= WORK TO BE COMPLETED =
Please restate the records that follow exactly, skipping their images.

= LISTED RECORDS =
+===+
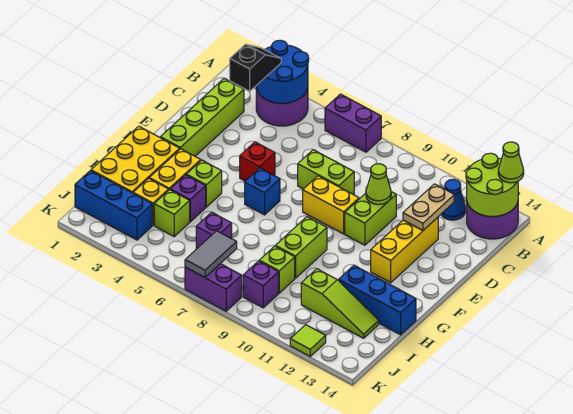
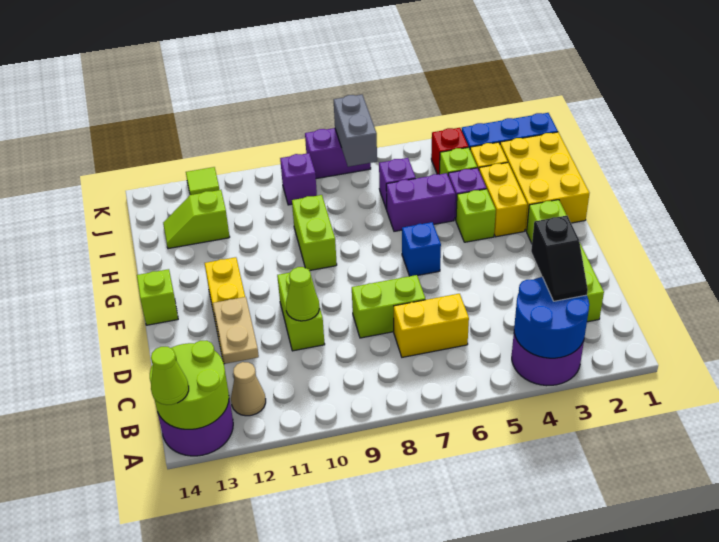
purple brick A6:A7 level 1 -> purple brick H5:H6 level 1
blue cone B12 level 1 -> tan cone B12 level 1
red brick E5 level 1 -> red brick J4 level 1
yellow brick E8:E9 level 1 -> yellow brick C6:C7 level 1
blue brick H12:H14 level 1 -> none
lime brick I9 level 1 -> lime brick F14 level 1
lime slope I11:I13 level 1 top 11 -> lime slope I12:I13 level 1 top 12
grey tile J7:K7 level 2 -> grey brick J7:K7 level 2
+===+
= ANSWER TO THIS PROBLEM =
purple brick A6:A7 level 1 -> purple brick H5:H6 level 1
blue cone B12 level 1 -> tan cone B12 level 1
red brick E5 level 1 -> red brick J4 level 1
yellow brick E8:E9 level 1 -> yellow brick C6:C7 level 1
blue brick H12:H14 level 1 -> none
lime brick I9 level 1 -> lime brick F14 level 1
lime slope I11:I13 level 1 top 11 -> lime slope I12:I13 level 1 top 12
grey tile J7:K7 level 2 -> grey brick J7:K7 level 2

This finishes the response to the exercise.